Copying starts at the line containing "IC39: NOT (in" and stops after the last line of the records; each line is repeated exactly, and pictures are skipped.

→ **Available data**:
::::::::

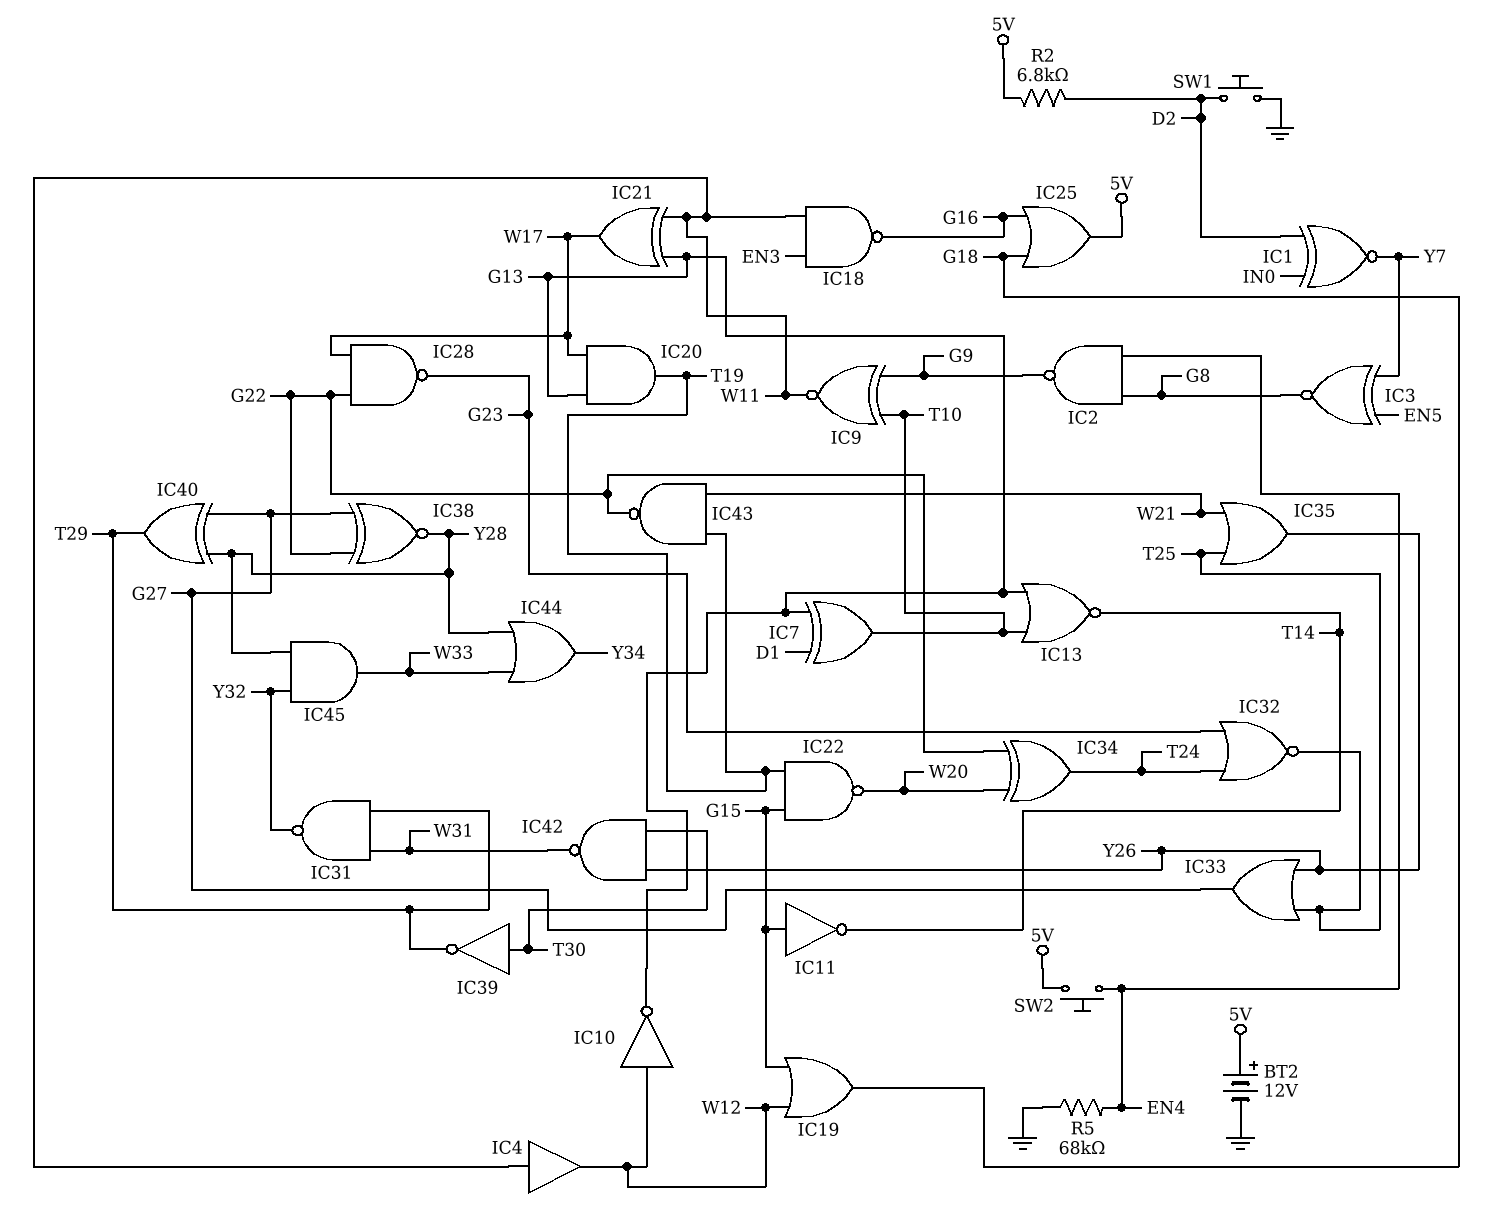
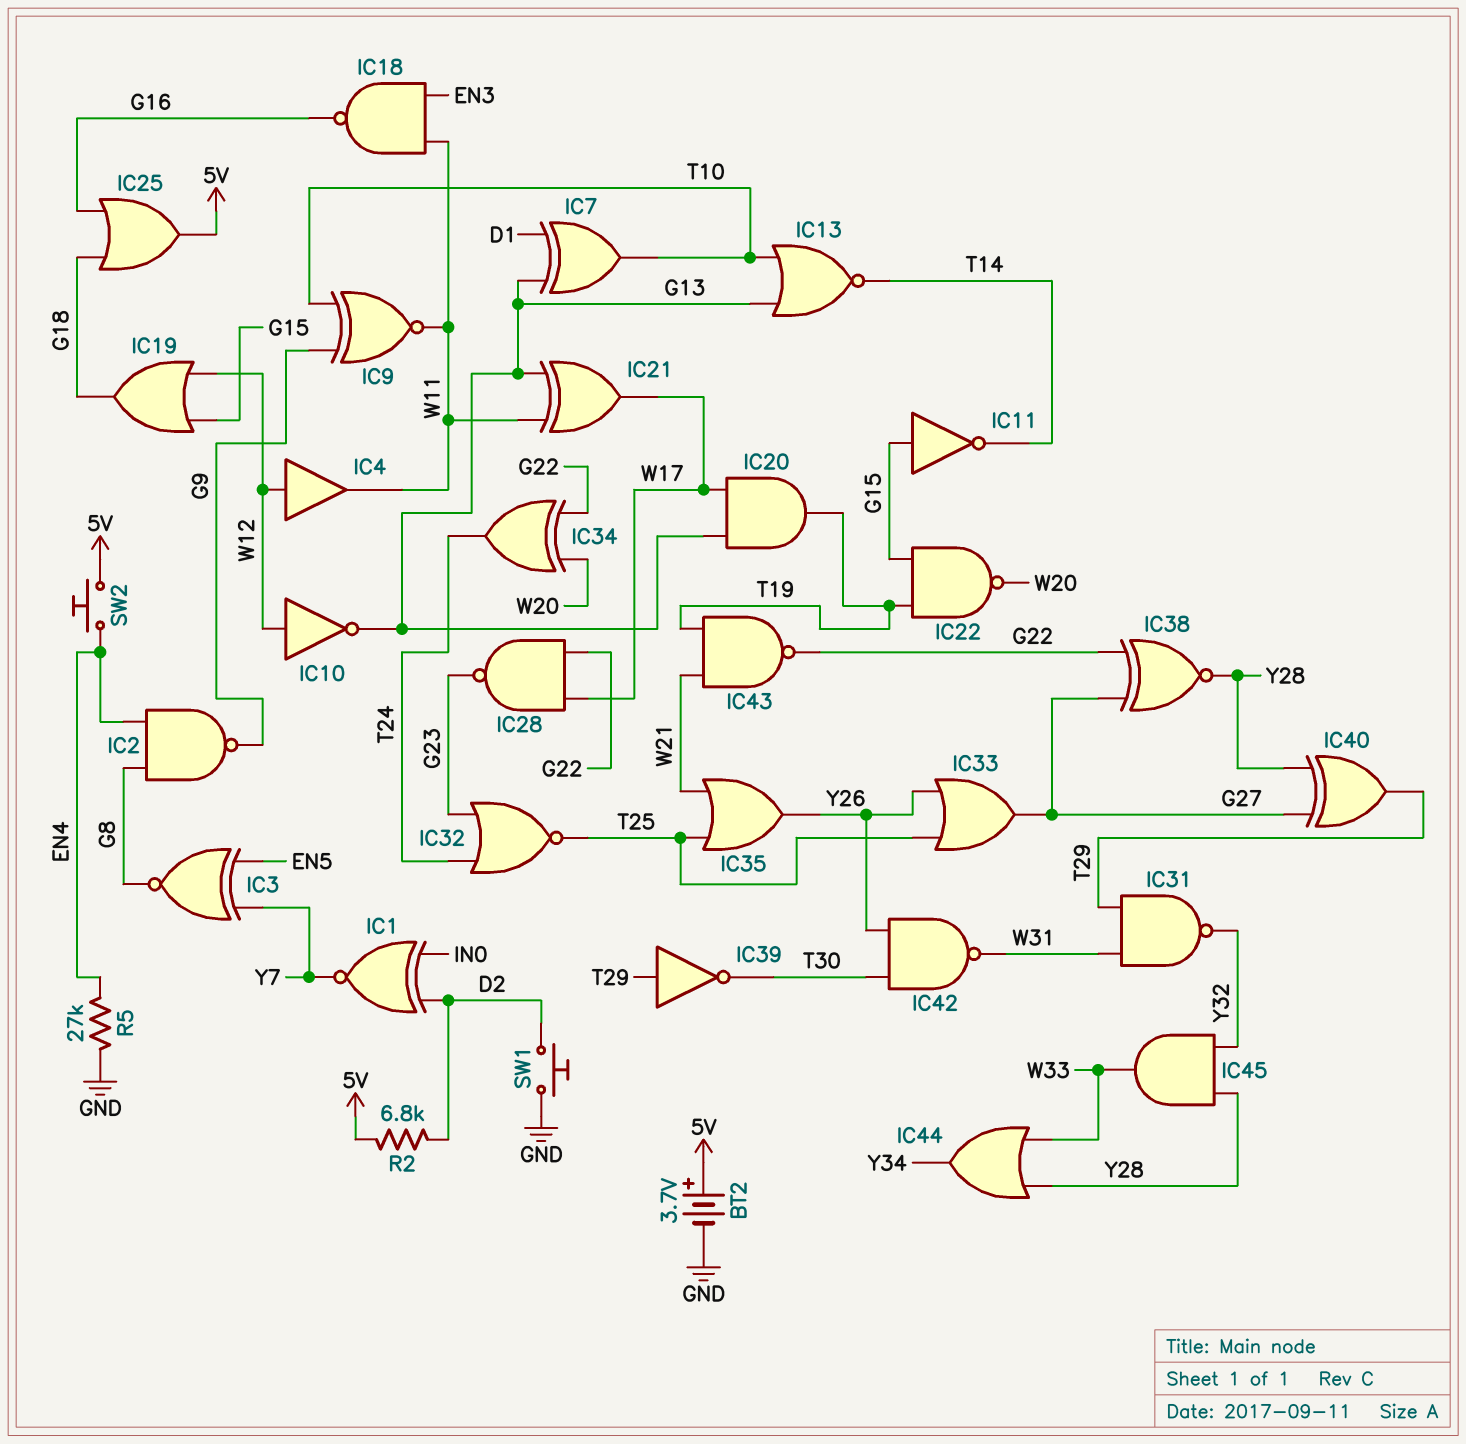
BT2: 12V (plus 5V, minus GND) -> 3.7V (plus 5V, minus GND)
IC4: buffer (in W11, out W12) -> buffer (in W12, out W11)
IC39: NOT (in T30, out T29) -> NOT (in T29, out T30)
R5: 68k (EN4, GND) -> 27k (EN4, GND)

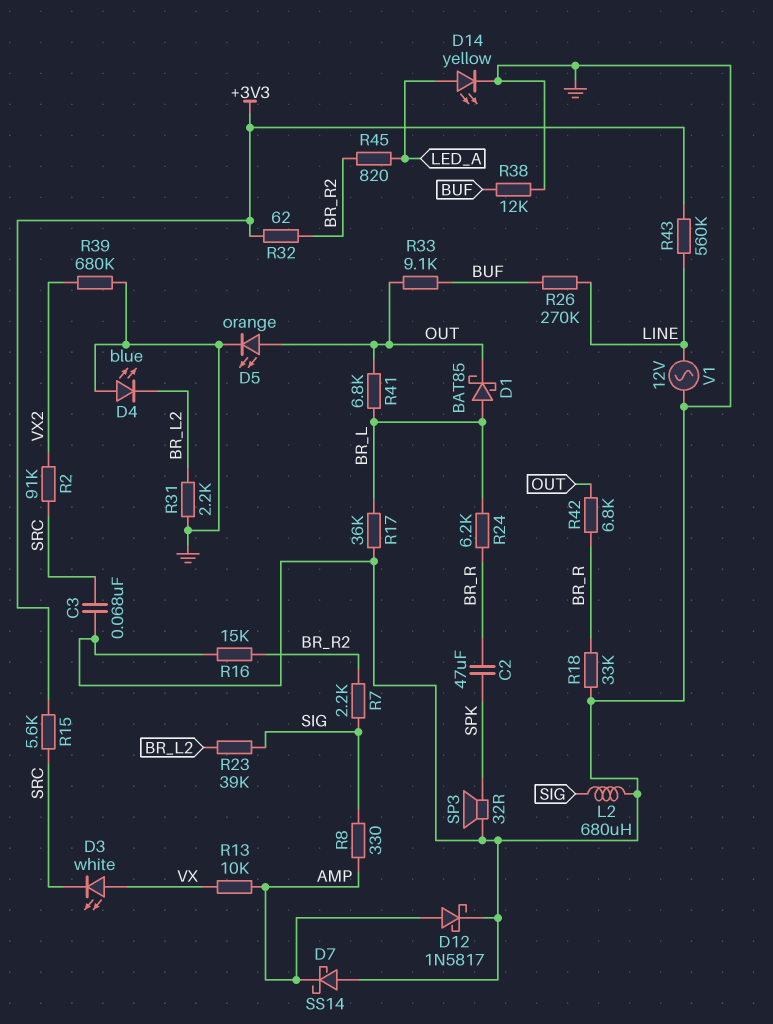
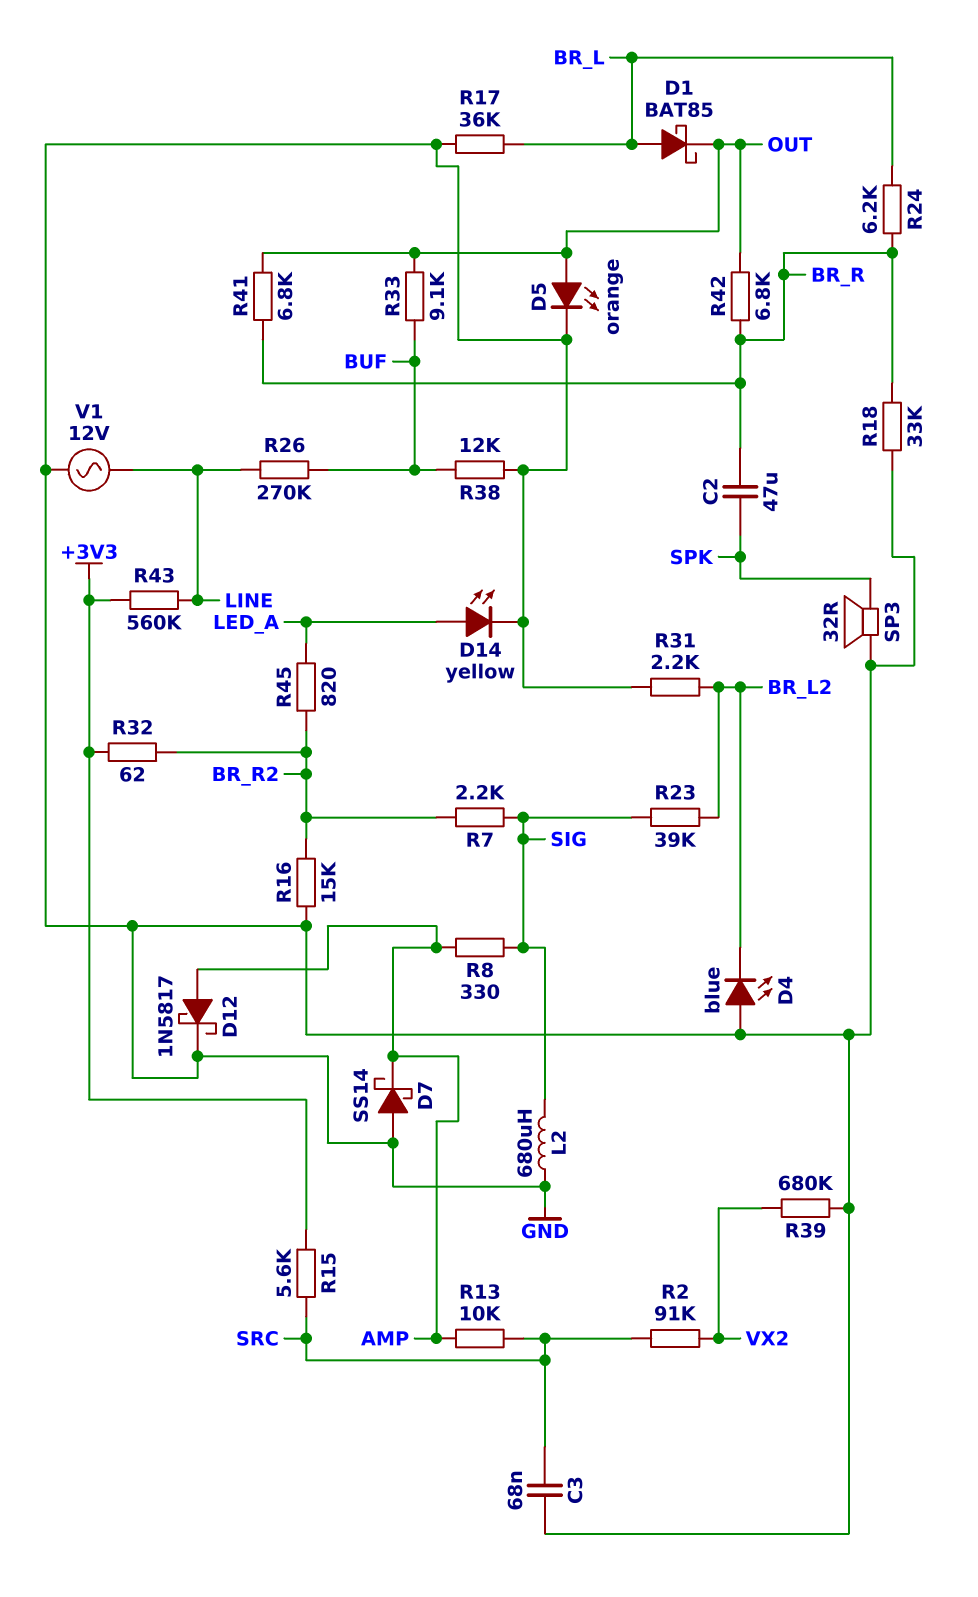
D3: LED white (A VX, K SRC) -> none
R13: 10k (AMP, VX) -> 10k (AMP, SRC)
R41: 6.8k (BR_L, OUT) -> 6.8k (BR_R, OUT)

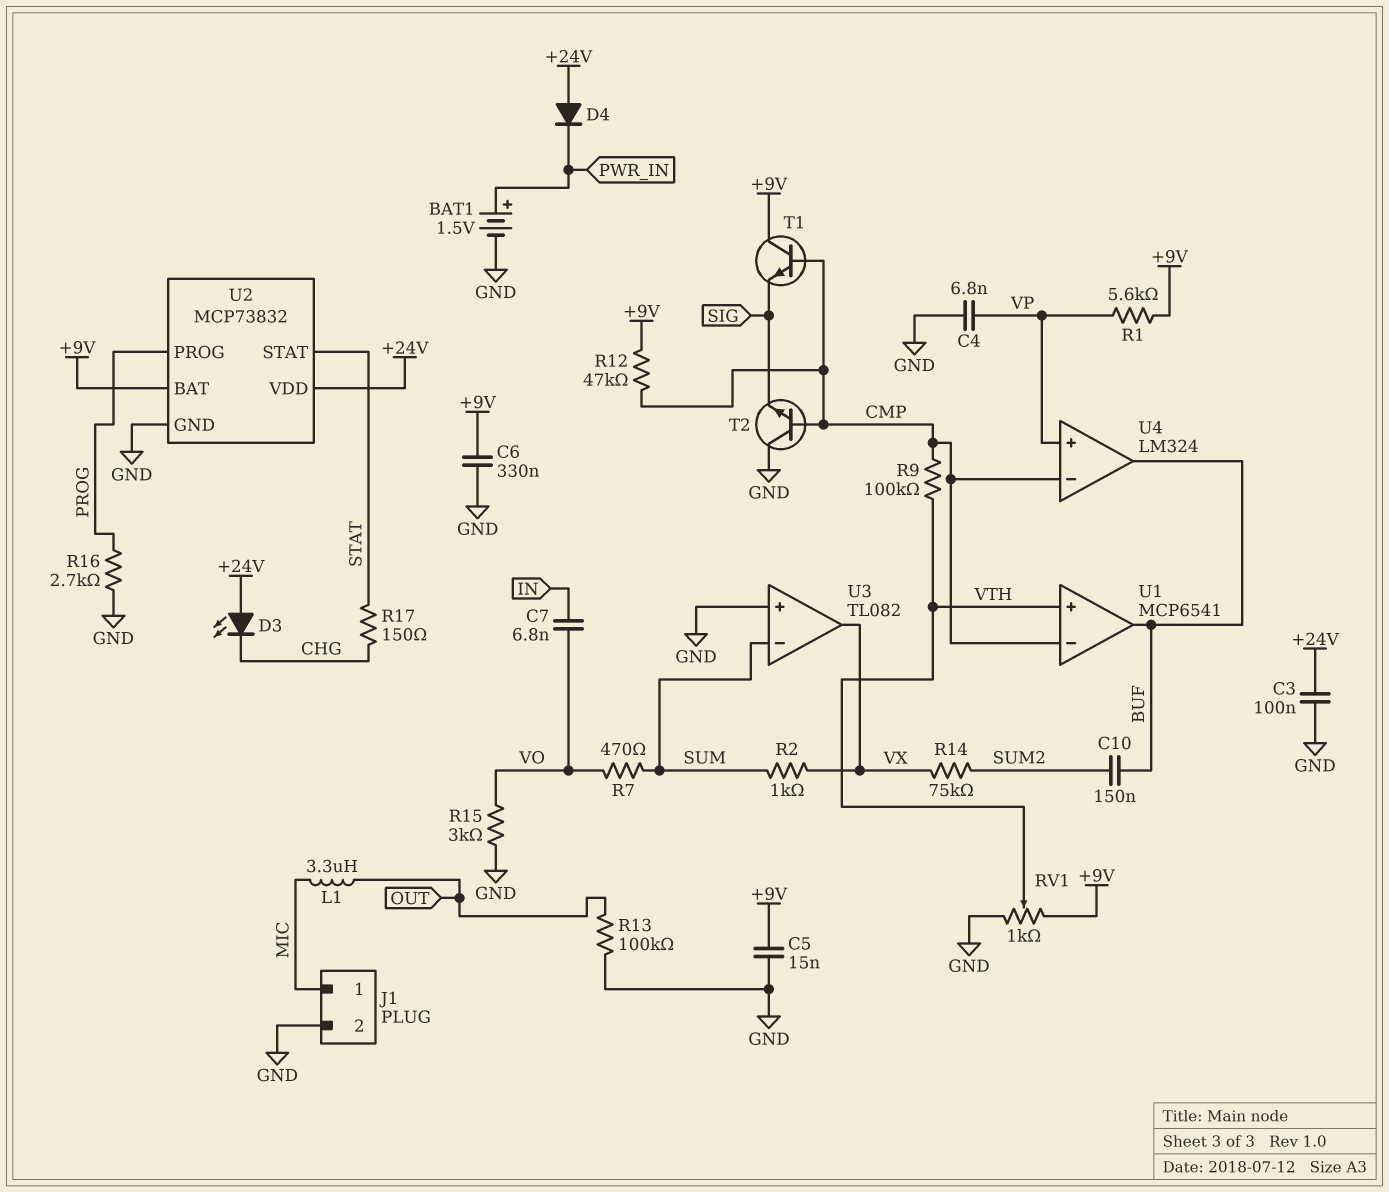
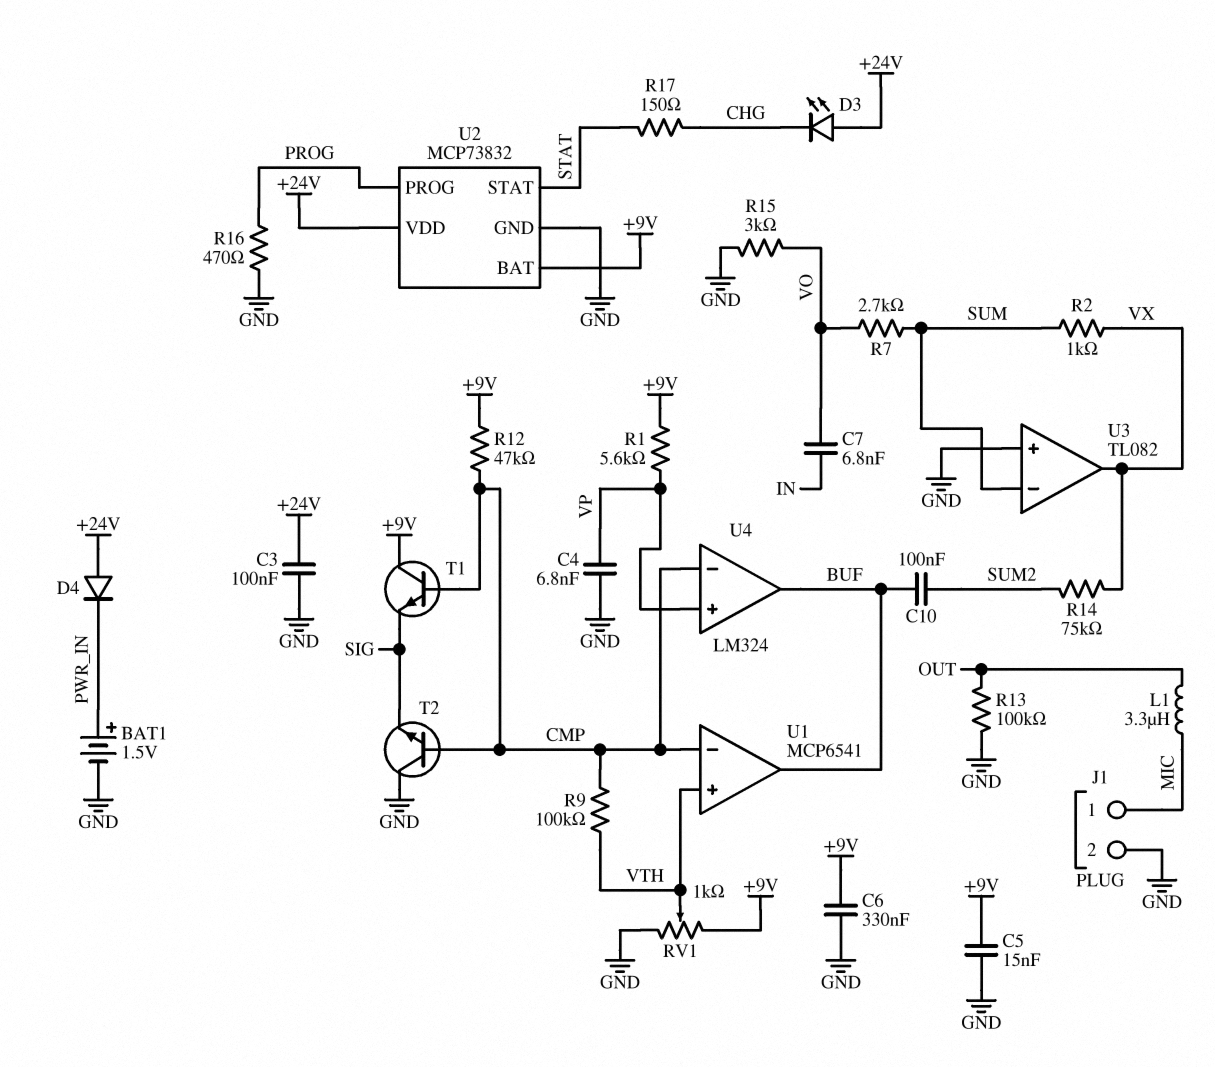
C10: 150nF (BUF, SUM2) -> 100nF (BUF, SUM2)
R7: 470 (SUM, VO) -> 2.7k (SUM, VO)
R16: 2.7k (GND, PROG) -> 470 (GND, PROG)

::::::::

→ **Task response**:
IC39: NOT (in T30, out T29) -> NOT (in T29, out T30)
R5: 68k (EN4, GND) -> 27k (EN4, GND)

D3: LED white (A VX, K SRC) -> none
R13: 10k (AMP, VX) -> 10k (AMP, SRC)
R41: 6.8k (BR_L, OUT) -> 6.8k (BR_R, OUT)

C10: 150nF (BUF, SUM2) -> 100nF (BUF, SUM2)
R7: 470 (SUM, VO) -> 2.7k (SUM, VO)
R16: 2.7k (GND, PROG) -> 470 (GND, PROG)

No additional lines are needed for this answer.